Which lines of the entries contain the string "right"? Please find them and copy them.

Object change descriptions:

BEGIN

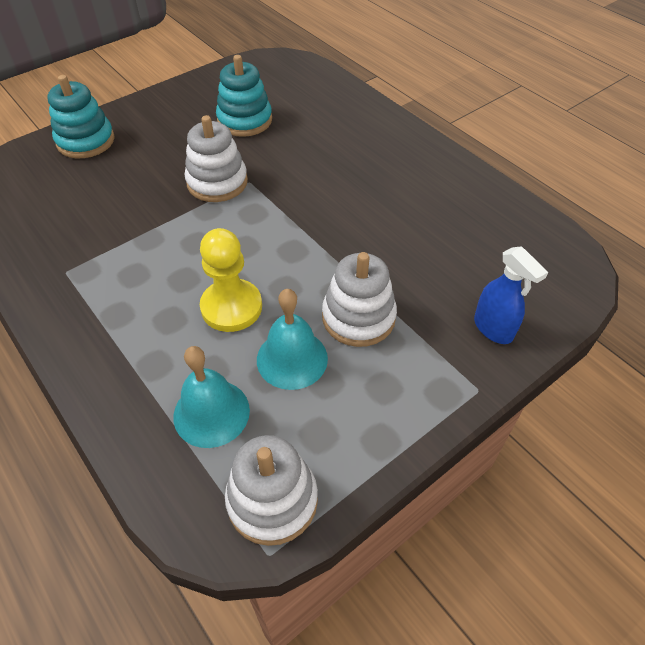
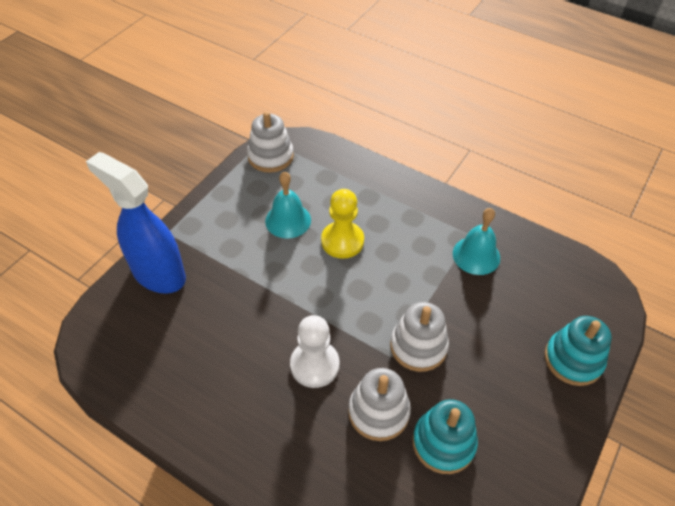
camera: 160 degrees right, 0 degrees up
turquoise bell [173,346,250,448] -> turquoise bell moved to [453,208,500,275]
white stacking toy [322,252,397,347] -> white stacking toy moved to [348,368,411,441]
blue spray bottle [474,246,548,344] -> blue spray bottle [86,152,186,294], size x1.92
none -> white pawn [290,315,340,388]

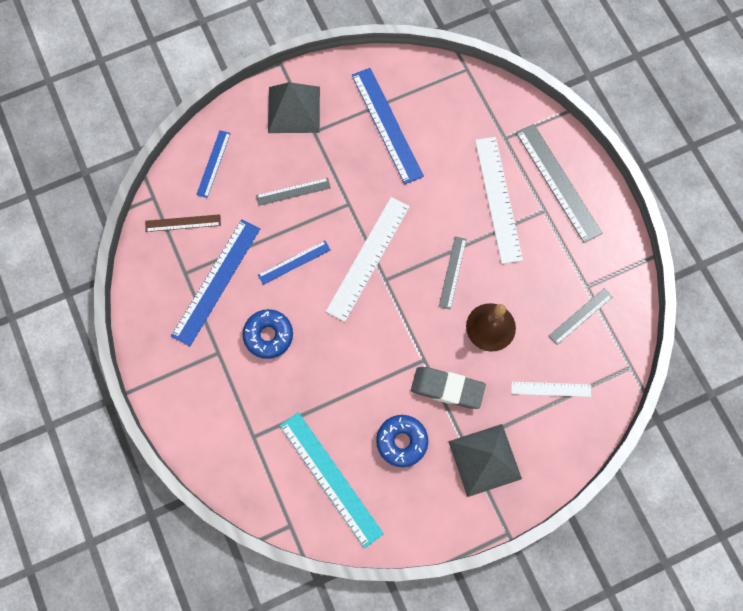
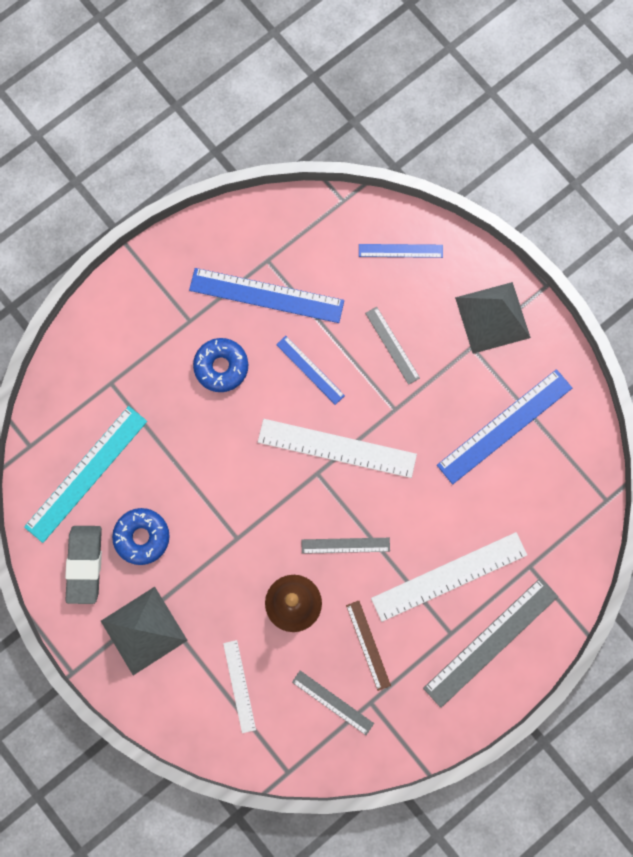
camera: 75 degrees right, 5 degrees up
brown ruler [145,214,221,232] -> brown ruler moved to [346,601,391,691]
grey eraser [411,367,486,409] -> grey eraser moved to [65,526,102,604]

END

Written solution -
camera: 160 degrees right, 0 degrees up
camera: 75 degrees right, 5 degrees up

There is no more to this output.